Search the data for the word "scarlet" and copy out every line that has it.

[[ Records to use, beginning ]]

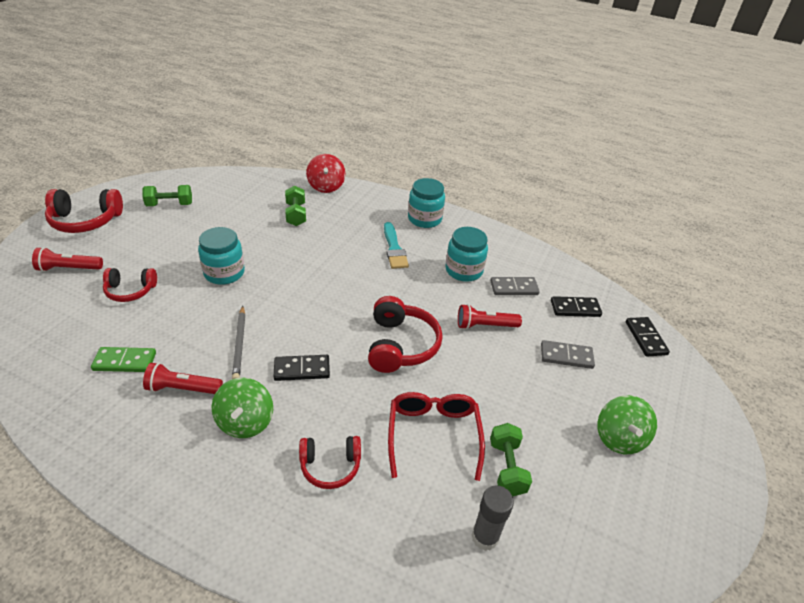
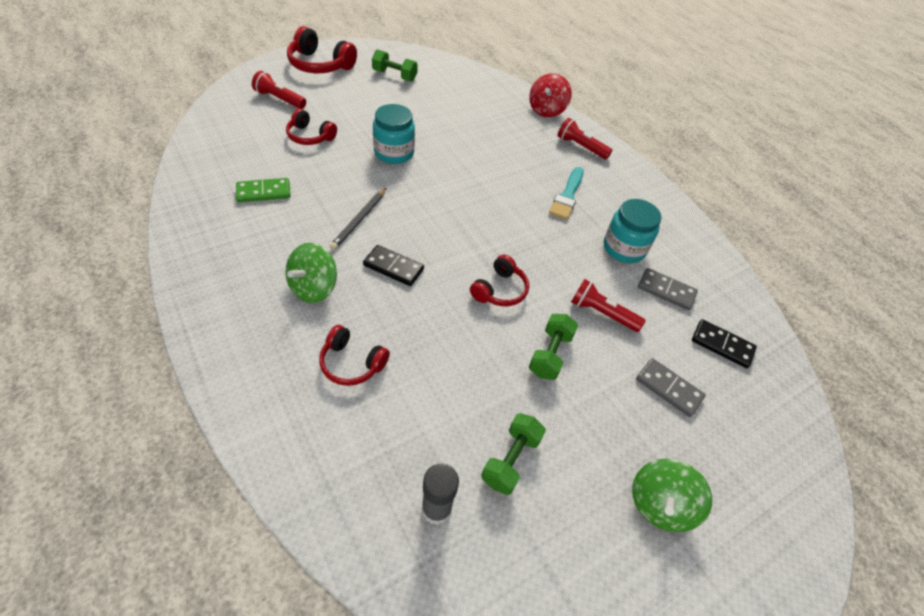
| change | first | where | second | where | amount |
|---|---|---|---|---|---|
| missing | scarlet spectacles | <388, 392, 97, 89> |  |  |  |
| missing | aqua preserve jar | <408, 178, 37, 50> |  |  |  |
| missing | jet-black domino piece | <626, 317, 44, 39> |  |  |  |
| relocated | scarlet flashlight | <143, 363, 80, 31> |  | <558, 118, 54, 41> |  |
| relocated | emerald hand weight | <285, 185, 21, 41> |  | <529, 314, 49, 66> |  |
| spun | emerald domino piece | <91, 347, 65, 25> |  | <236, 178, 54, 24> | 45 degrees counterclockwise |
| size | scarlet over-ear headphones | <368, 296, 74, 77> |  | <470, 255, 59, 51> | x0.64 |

[[ Records to use, end ]]

**Result for this exercise:**
| missing | scarlet spectacles | <388, 392, 97, 89> |  |  |  |
| relocated | scarlet flashlight | <143, 363, 80, 31> |  | <558, 118, 54, 41> |  |
| size | scarlet over-ear headphones | <368, 296, 74, 77> |  | <470, 255, 59, 51> | x0.64 |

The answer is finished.